[Collection entries]
_ _ _
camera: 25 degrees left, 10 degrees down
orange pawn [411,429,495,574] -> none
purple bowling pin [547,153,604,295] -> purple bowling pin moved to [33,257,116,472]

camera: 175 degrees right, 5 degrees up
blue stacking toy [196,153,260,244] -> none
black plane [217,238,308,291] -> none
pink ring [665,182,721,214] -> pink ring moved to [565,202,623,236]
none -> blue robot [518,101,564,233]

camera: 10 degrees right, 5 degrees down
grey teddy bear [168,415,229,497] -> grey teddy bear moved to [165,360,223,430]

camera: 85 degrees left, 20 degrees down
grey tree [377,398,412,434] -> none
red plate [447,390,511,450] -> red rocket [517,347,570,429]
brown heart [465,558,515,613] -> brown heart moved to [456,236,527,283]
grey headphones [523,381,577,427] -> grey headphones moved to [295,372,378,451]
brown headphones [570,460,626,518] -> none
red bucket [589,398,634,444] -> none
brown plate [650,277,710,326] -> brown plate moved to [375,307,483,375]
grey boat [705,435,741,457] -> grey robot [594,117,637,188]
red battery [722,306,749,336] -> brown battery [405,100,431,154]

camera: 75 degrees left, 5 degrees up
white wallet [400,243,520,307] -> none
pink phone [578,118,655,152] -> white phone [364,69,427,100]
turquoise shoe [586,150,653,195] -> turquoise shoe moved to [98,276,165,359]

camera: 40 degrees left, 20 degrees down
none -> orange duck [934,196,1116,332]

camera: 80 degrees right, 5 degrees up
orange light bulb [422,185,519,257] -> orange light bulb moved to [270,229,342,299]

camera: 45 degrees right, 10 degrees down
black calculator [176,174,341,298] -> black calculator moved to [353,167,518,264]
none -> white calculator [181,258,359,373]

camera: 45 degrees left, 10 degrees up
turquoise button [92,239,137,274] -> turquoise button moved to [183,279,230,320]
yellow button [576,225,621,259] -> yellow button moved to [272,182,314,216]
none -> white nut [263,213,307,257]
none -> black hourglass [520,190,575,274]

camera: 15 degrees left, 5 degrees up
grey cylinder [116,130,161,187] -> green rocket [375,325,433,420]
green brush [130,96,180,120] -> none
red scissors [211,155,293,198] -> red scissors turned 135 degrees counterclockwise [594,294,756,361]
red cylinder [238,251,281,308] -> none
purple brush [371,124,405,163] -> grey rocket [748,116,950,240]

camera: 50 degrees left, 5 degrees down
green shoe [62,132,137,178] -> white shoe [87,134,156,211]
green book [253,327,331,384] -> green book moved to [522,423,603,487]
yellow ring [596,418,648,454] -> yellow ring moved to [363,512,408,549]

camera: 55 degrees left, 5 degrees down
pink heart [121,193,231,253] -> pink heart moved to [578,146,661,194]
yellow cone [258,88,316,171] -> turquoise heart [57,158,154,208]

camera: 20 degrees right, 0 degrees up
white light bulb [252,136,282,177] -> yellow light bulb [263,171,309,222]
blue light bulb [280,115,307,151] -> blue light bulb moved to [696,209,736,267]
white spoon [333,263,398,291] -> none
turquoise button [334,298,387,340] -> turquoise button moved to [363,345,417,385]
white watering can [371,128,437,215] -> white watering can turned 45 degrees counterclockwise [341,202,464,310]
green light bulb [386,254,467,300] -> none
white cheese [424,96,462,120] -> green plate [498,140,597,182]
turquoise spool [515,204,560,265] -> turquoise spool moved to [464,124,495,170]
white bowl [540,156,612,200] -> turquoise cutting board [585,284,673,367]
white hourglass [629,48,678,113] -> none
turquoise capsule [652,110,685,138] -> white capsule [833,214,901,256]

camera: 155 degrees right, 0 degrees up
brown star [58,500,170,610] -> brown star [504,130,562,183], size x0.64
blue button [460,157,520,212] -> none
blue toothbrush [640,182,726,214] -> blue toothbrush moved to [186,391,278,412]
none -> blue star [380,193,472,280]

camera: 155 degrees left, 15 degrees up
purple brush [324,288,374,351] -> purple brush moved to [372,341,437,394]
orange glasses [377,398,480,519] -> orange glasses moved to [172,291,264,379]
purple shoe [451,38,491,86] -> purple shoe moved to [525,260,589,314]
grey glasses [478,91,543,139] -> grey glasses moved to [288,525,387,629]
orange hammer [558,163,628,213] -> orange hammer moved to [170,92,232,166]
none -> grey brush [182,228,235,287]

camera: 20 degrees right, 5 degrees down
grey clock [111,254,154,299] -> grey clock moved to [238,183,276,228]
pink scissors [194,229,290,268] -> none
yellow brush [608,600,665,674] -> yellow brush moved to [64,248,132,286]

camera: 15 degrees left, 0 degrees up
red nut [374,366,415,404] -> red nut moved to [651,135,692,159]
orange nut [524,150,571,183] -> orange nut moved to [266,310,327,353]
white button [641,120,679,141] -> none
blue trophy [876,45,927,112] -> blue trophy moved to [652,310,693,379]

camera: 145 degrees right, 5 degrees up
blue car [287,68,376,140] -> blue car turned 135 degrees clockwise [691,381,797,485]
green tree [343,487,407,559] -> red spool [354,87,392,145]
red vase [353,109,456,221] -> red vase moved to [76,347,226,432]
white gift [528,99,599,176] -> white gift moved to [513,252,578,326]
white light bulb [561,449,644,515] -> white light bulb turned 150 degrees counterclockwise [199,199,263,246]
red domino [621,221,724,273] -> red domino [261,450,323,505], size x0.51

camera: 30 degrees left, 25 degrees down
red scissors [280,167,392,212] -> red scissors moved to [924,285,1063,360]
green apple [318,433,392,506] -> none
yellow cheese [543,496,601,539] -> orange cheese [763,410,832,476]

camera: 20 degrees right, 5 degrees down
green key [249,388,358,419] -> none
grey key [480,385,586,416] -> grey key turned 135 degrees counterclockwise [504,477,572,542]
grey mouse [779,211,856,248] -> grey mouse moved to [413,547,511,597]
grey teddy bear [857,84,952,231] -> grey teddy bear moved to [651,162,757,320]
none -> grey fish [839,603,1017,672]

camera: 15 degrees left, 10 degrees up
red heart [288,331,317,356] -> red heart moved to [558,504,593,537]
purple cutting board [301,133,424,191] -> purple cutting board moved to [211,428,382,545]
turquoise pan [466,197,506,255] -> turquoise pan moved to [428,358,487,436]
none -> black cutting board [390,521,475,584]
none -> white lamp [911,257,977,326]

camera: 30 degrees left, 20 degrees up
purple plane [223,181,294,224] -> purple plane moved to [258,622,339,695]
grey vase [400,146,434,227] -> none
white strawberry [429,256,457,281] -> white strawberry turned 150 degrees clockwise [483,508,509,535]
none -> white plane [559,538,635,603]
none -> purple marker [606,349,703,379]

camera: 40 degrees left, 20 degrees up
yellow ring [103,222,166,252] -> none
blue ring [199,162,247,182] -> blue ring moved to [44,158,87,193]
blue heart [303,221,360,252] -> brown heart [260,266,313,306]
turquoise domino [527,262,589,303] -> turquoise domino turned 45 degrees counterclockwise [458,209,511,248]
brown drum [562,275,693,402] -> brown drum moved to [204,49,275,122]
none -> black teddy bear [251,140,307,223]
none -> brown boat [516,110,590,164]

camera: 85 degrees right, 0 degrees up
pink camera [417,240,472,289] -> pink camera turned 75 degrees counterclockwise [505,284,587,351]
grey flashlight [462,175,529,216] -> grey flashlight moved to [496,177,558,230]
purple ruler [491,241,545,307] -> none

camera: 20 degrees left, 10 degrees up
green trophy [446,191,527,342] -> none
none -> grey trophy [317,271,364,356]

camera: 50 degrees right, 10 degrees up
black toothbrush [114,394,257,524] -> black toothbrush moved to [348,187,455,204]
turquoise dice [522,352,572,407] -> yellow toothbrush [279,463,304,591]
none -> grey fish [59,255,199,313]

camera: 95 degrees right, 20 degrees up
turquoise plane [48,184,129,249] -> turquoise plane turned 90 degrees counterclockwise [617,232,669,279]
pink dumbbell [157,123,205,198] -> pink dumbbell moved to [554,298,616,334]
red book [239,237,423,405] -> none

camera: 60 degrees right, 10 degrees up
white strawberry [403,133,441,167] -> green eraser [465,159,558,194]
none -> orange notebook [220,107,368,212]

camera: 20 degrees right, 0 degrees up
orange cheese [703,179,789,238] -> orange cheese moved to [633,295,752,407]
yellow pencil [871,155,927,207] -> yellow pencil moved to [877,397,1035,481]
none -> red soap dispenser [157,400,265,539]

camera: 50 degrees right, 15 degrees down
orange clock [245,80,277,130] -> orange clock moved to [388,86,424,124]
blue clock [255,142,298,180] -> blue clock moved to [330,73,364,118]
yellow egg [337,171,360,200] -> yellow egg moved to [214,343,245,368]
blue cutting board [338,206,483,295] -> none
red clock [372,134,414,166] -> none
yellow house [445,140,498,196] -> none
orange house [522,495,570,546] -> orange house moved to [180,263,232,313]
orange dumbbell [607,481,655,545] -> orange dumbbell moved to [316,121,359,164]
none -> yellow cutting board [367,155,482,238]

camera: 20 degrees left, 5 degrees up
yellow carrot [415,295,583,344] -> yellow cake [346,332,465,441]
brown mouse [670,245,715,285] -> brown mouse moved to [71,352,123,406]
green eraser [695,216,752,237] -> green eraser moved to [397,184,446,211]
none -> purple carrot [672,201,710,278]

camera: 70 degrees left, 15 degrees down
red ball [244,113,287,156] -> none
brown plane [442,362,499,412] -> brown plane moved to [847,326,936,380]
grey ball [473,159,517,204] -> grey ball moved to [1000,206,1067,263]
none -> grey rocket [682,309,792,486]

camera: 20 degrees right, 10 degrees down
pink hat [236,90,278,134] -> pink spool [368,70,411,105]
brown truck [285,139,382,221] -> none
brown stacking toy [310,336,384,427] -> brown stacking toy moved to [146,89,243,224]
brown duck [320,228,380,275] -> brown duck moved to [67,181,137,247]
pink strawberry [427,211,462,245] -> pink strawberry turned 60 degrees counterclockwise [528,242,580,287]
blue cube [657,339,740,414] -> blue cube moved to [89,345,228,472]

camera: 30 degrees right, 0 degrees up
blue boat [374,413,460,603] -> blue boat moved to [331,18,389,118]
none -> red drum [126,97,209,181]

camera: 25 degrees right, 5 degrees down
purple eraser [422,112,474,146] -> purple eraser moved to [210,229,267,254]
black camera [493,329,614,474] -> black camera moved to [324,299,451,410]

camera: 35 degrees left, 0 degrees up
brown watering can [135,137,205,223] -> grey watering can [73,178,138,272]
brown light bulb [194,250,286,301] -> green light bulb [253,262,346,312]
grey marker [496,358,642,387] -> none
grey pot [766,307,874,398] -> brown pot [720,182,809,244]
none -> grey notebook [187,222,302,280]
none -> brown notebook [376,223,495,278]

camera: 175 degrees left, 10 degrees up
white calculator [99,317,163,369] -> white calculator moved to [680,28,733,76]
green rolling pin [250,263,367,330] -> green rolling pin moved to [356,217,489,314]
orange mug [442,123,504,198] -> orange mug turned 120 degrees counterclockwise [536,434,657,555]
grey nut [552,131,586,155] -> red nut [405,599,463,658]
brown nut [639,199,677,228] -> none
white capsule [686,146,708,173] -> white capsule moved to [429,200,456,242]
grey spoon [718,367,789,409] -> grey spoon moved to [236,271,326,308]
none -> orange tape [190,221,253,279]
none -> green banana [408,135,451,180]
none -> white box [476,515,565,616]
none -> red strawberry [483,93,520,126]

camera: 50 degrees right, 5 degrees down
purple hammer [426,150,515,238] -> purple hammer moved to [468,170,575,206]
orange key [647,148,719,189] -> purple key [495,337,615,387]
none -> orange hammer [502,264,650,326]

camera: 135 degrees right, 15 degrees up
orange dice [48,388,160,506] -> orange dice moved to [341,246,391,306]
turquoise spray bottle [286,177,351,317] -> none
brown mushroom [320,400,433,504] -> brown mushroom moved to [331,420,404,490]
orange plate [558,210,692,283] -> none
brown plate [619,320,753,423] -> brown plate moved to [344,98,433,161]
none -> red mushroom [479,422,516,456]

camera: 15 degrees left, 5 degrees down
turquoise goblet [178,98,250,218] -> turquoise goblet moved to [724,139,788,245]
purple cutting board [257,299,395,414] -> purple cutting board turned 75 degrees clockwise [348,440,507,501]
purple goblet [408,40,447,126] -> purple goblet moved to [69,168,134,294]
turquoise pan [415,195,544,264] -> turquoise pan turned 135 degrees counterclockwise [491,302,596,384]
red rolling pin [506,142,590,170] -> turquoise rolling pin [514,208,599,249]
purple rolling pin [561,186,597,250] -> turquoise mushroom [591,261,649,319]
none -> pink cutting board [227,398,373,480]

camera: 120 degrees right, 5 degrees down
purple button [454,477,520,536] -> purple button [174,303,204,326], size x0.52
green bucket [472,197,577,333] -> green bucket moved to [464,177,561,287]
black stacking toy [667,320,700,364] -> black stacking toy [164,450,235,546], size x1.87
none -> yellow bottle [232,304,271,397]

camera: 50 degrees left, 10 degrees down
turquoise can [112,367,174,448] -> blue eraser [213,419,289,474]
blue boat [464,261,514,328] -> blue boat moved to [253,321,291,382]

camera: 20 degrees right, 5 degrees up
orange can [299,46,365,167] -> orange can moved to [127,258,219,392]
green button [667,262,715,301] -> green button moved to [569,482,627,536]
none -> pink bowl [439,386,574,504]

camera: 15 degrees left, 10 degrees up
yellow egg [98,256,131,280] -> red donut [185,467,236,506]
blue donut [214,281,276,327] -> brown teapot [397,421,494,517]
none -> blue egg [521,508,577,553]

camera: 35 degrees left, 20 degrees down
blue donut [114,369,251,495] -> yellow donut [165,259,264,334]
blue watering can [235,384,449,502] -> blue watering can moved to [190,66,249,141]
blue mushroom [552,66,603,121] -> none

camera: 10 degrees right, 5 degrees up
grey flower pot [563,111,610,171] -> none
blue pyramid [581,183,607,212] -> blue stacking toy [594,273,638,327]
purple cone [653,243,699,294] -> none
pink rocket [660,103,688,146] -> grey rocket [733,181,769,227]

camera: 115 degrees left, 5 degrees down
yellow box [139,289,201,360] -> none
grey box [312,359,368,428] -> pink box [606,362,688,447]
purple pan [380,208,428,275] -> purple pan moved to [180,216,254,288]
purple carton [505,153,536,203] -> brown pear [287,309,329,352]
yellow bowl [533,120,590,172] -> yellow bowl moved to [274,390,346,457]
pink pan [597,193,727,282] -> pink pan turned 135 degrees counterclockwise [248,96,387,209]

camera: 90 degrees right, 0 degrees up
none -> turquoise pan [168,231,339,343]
_ _ _
* Task prompt:
In the records above, the line with "none -> grey notebook [187,222,302,280]" marks the start and the line with "brown plate [619,320,753,423]" marks the end; copy that stretch exactly, both lines included, and nothing else.

* Response to the exercise:
none -> grey notebook [187,222,302,280]
none -> brown notebook [376,223,495,278]

camera: 175 degrees left, 10 degrees up
white calculator [99,317,163,369] -> white calculator moved to [680,28,733,76]
green rolling pin [250,263,367,330] -> green rolling pin moved to [356,217,489,314]
orange mug [442,123,504,198] -> orange mug turned 120 degrees counterclockwise [536,434,657,555]
grey nut [552,131,586,155] -> red nut [405,599,463,658]
brown nut [639,199,677,228] -> none
white capsule [686,146,708,173] -> white capsule moved to [429,200,456,242]
grey spoon [718,367,789,409] -> grey spoon moved to [236,271,326,308]
none -> orange tape [190,221,253,279]
none -> green banana [408,135,451,180]
none -> white box [476,515,565,616]
none -> red strawberry [483,93,520,126]

camera: 50 degrees right, 5 degrees down
purple hammer [426,150,515,238] -> purple hammer moved to [468,170,575,206]
orange key [647,148,719,189] -> purple key [495,337,615,387]
none -> orange hammer [502,264,650,326]

camera: 135 degrees right, 15 degrees up
orange dice [48,388,160,506] -> orange dice moved to [341,246,391,306]
turquoise spray bottle [286,177,351,317] -> none
brown mushroom [320,400,433,504] -> brown mushroom moved to [331,420,404,490]
orange plate [558,210,692,283] -> none
brown plate [619,320,753,423] -> brown plate moved to [344,98,433,161]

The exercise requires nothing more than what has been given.